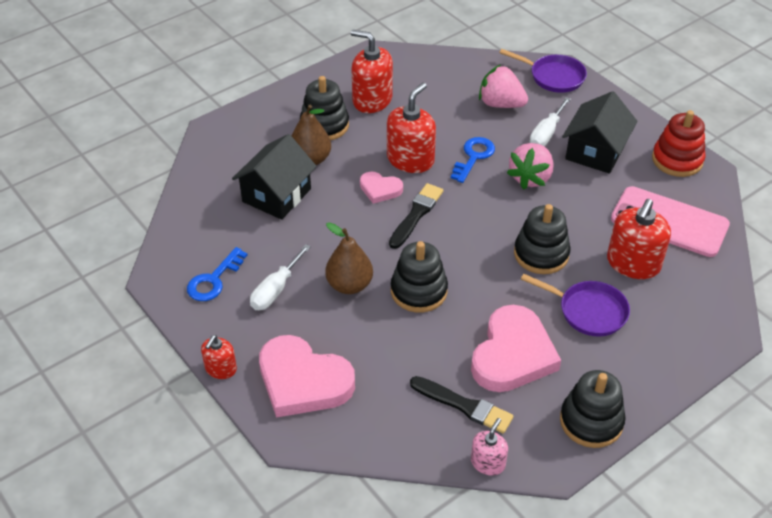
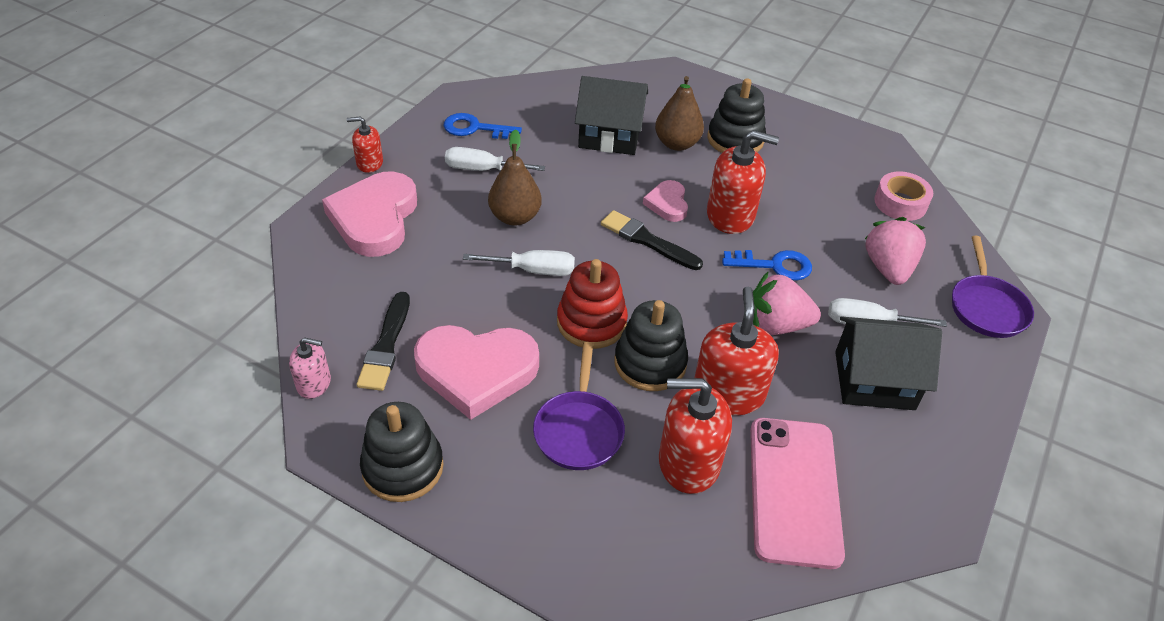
camera: 65 degrees right, 0 degrees up
(372, 100) = (803, 162): red soap dispenser -> red soap dispenser (728, 393)
(416, 214) = (647, 240): black brush -> black brush turned 150 degrees counterclockwise
(419, 291) = (533, 270): black stacking toy -> white screwdriver
(440, 71) = (900, 203): none -> pink tape
(677, 160) = (930, 478): red stacking toy -> red stacking toy (591, 322)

· · · · ·

## Instructions to follow
Your response must reproduce every line of the data exactly, with images omitted.

## Response below
camera: 65 degrees right, 0 degrees up
(372, 100) = (803, 162): red soap dispenser -> red soap dispenser (728, 393)
(416, 214) = (647, 240): black brush -> black brush turned 150 degrees counterclockwise
(419, 291) = (533, 270): black stacking toy -> white screwdriver
(440, 71) = (900, 203): none -> pink tape
(677, 160) = (930, 478): red stacking toy -> red stacking toy (591, 322)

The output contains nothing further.